Work instructions: Word for word, output every line of the material below, minus pictures.

Data section:
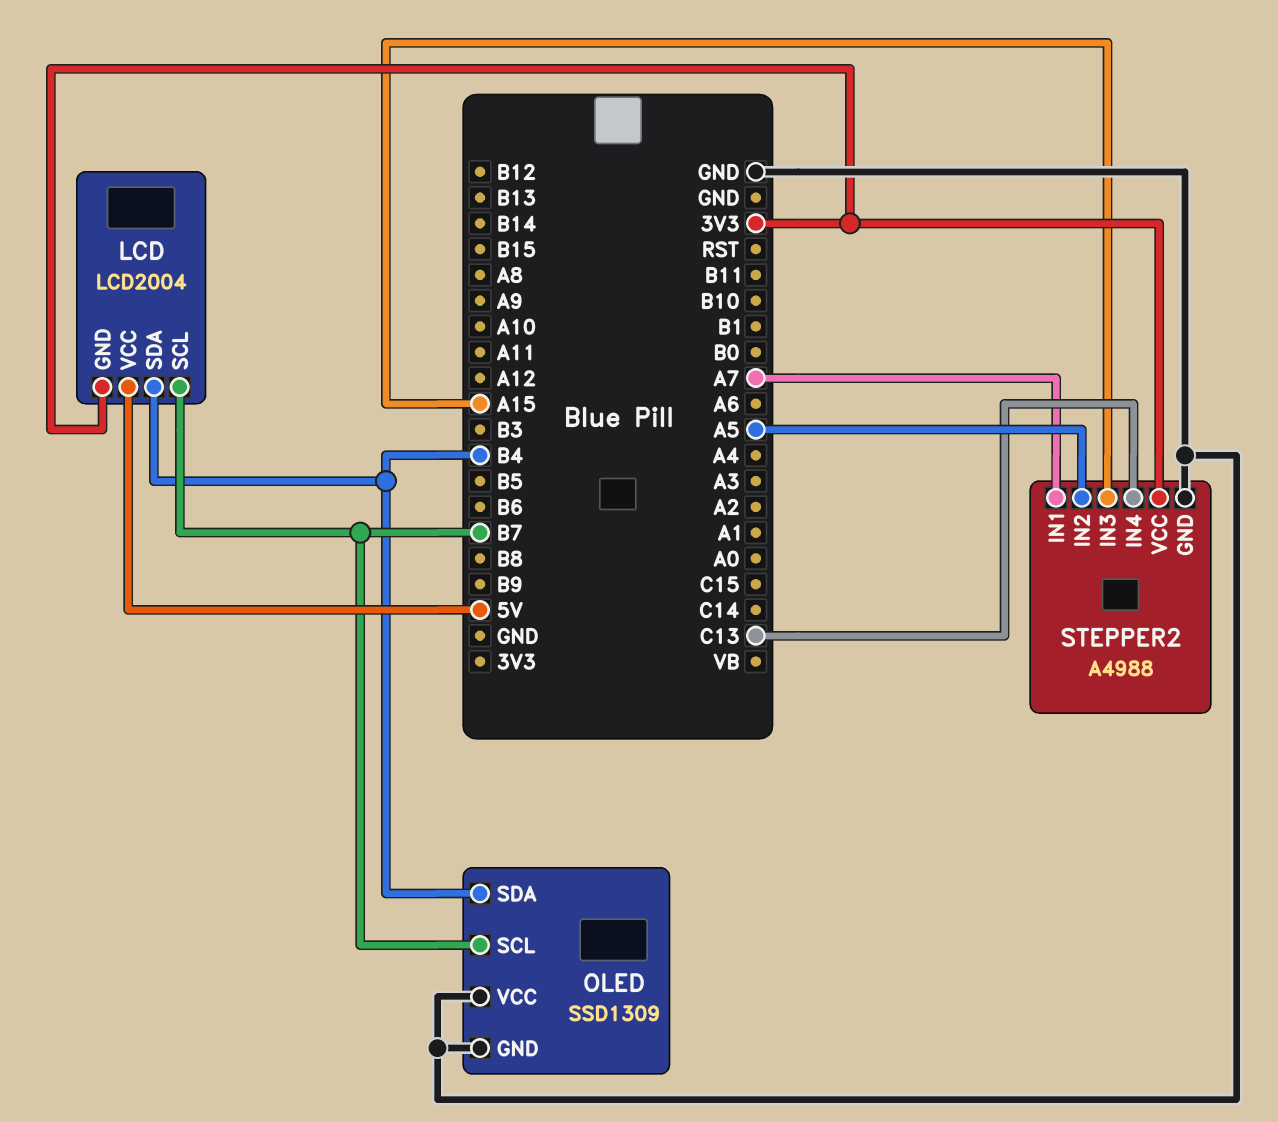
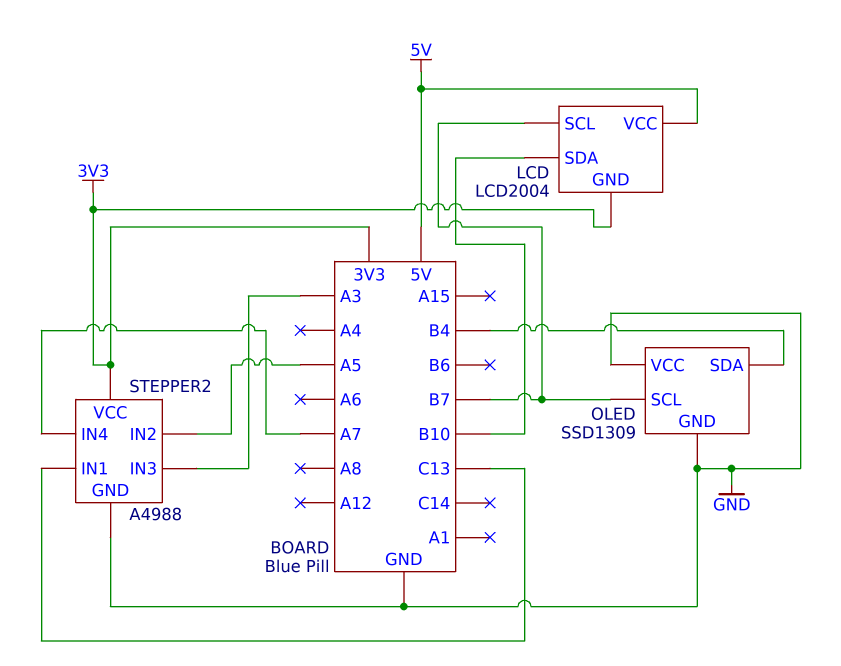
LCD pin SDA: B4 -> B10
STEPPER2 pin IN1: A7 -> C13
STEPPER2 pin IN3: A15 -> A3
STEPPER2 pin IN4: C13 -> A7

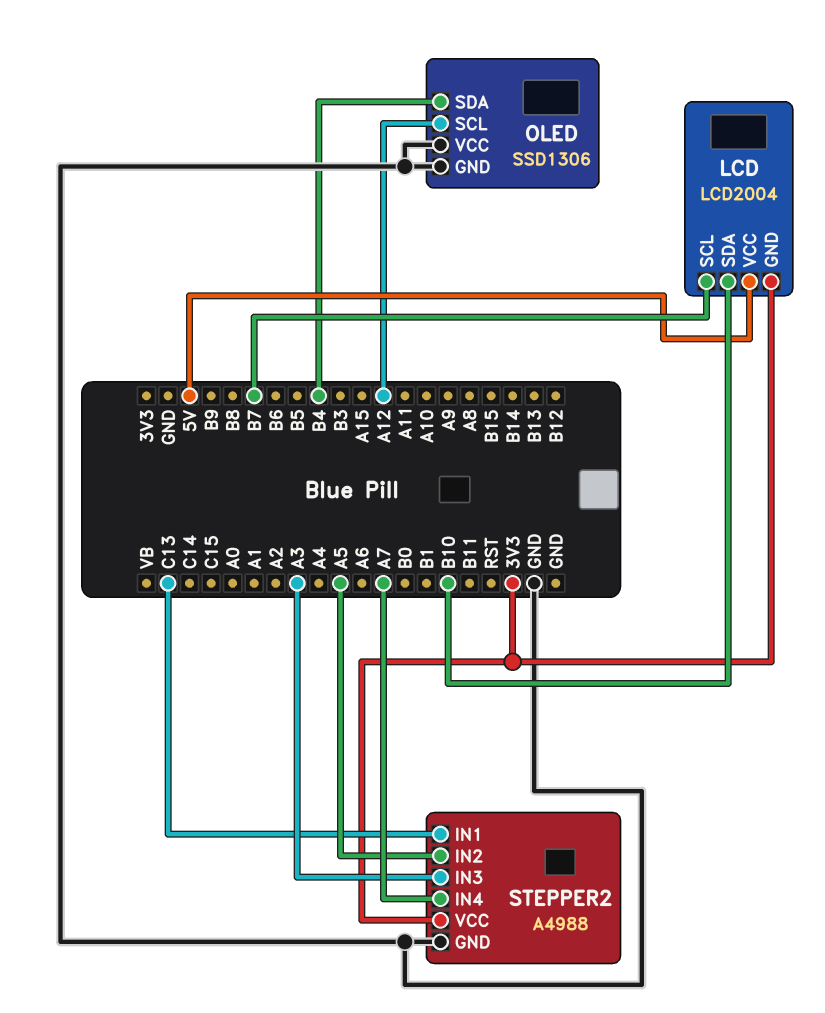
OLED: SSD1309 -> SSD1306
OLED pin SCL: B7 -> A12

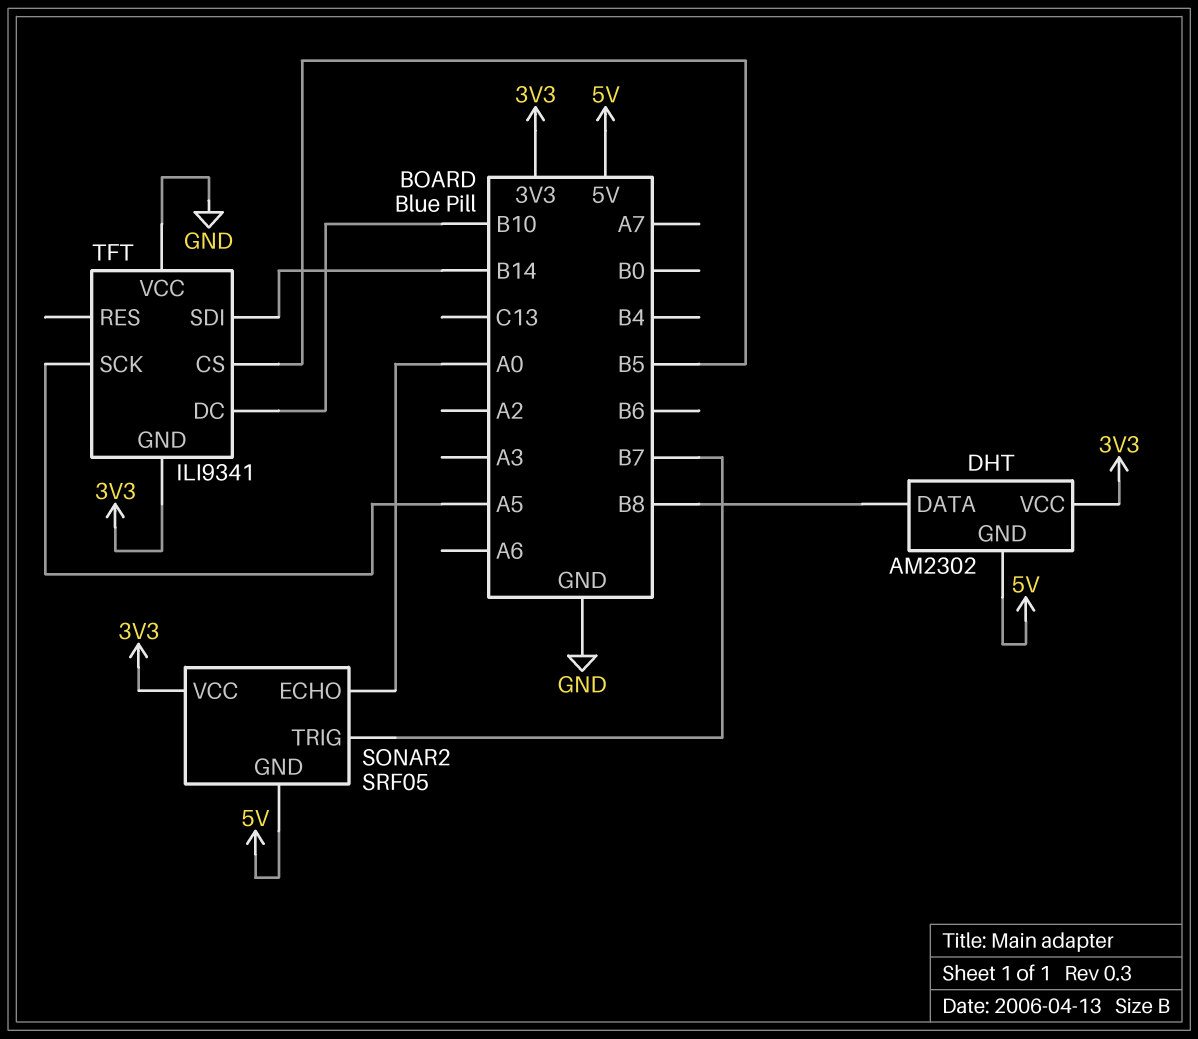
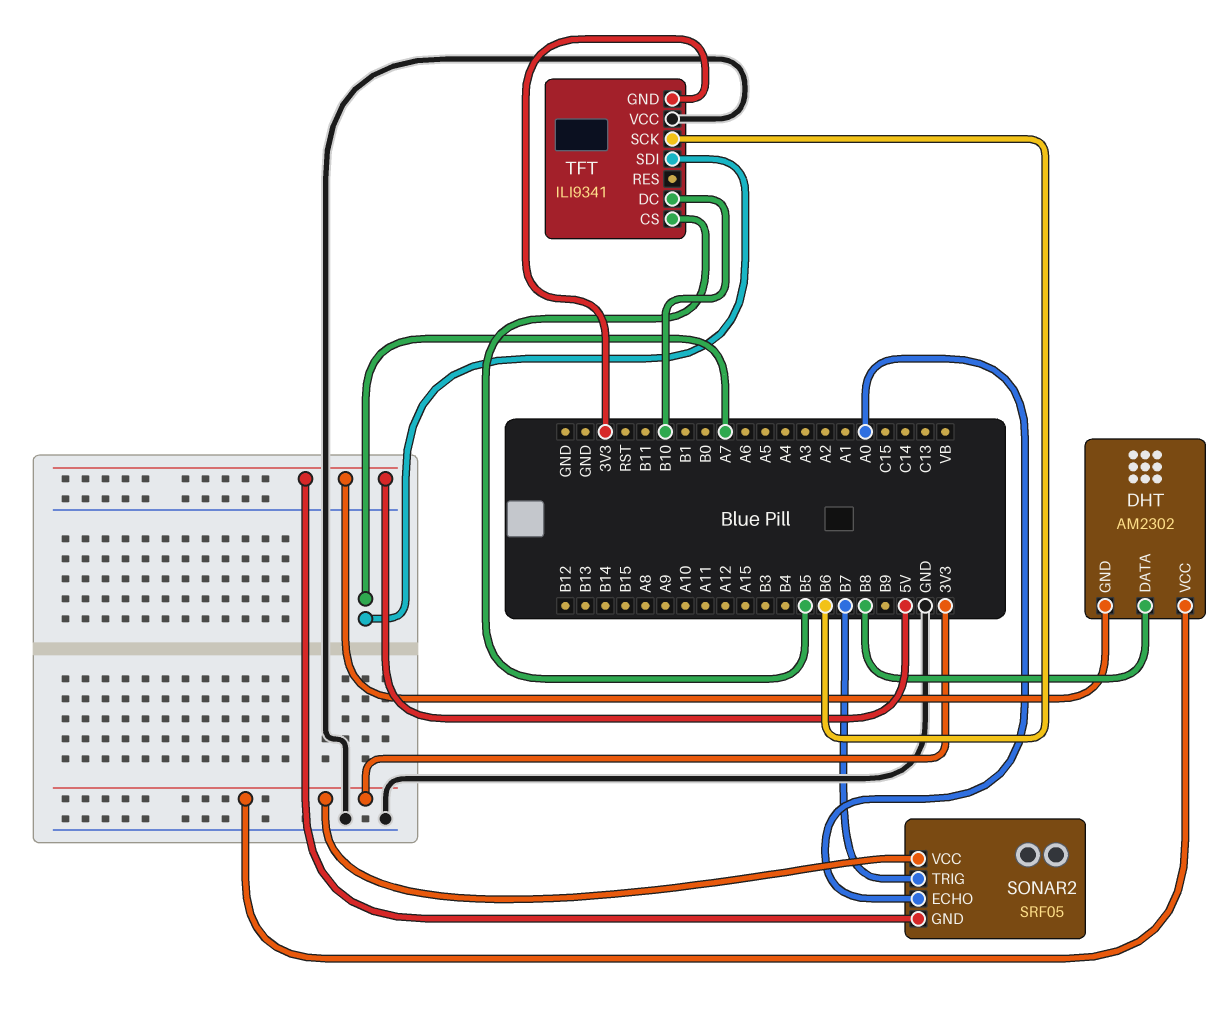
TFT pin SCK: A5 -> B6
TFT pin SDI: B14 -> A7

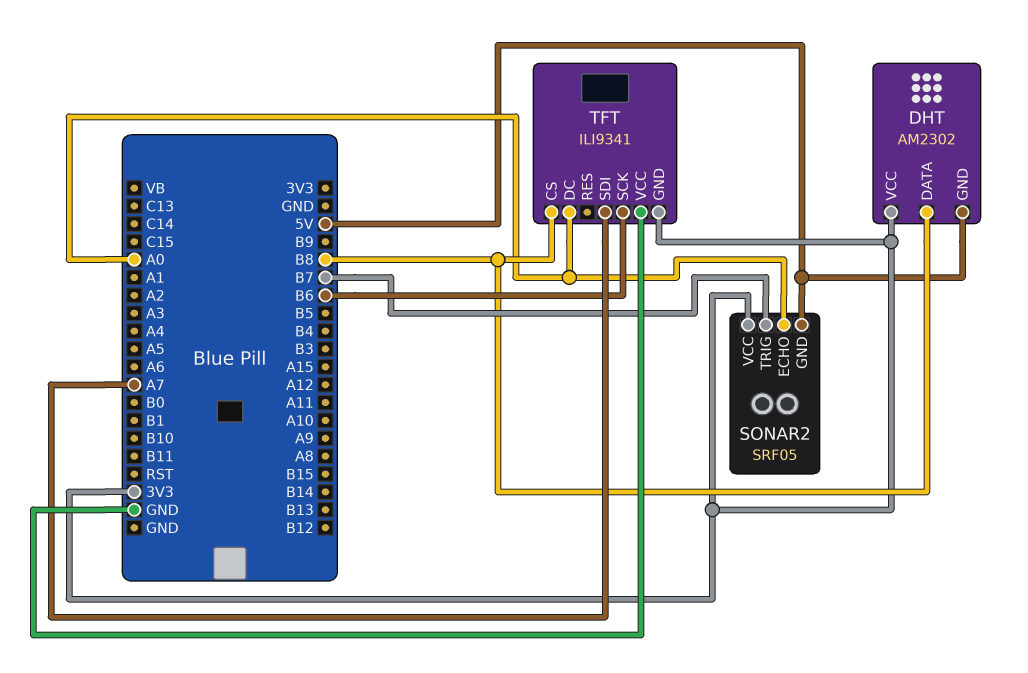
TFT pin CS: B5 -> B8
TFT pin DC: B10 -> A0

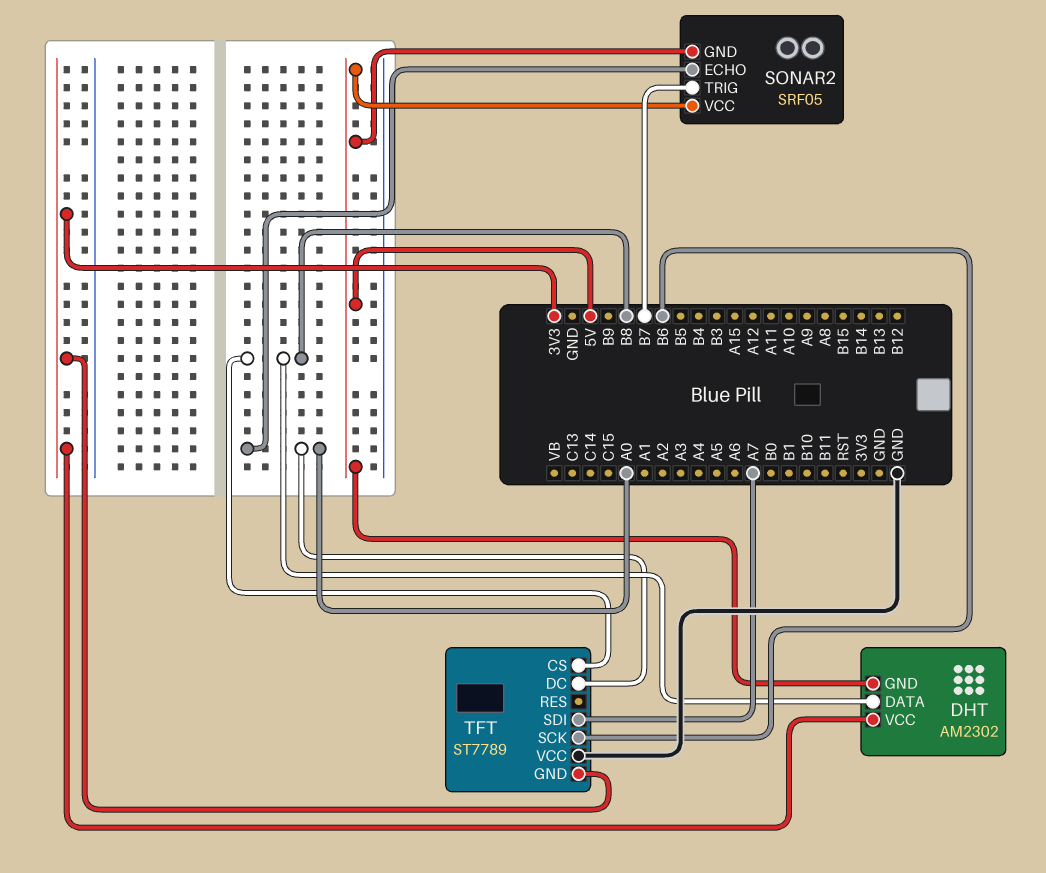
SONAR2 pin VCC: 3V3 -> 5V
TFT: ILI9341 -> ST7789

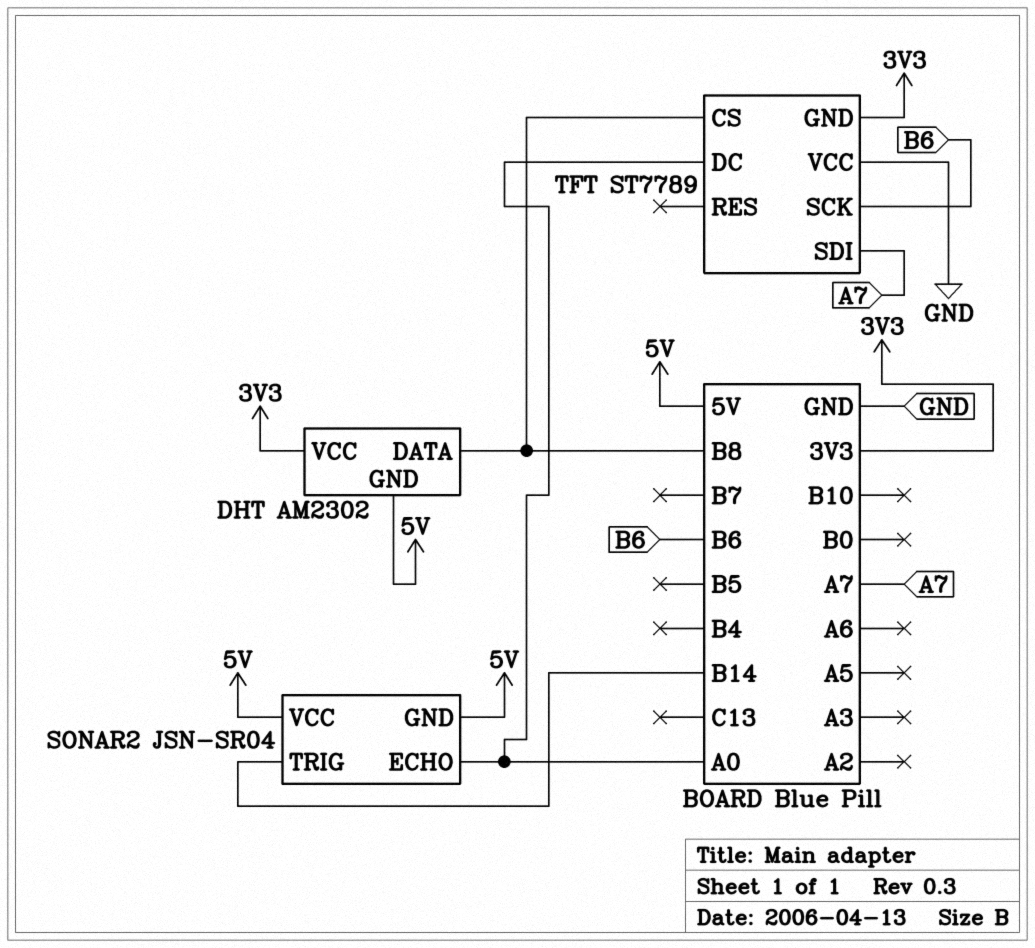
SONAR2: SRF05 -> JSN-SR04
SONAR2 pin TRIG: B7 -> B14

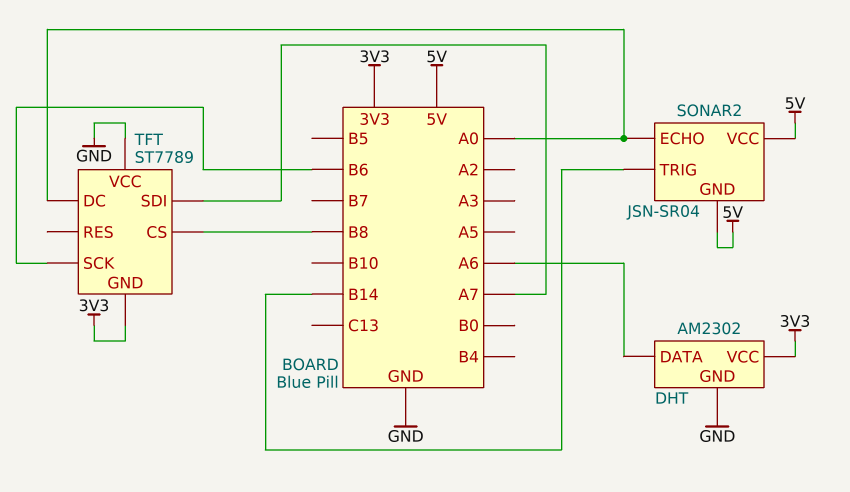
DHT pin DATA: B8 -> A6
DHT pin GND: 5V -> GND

Written answer:
LCD pin SDA: B4 -> B10
STEPPER2 pin IN1: A7 -> C13
STEPPER2 pin IN3: A15 -> A3
STEPPER2 pin IN4: C13 -> A7

OLED: SSD1309 -> SSD1306
OLED pin SCL: B7 -> A12

TFT pin SCK: A5 -> B6
TFT pin SDI: B14 -> A7

TFT pin CS: B5 -> B8
TFT pin DC: B10 -> A0

SONAR2 pin VCC: 3V3 -> 5V
TFT: ILI9341 -> ST7789

SONAR2: SRF05 -> JSN-SR04
SONAR2 pin TRIG: B7 -> B14

DHT pin DATA: B8 -> A6
DHT pin GND: 5V -> GND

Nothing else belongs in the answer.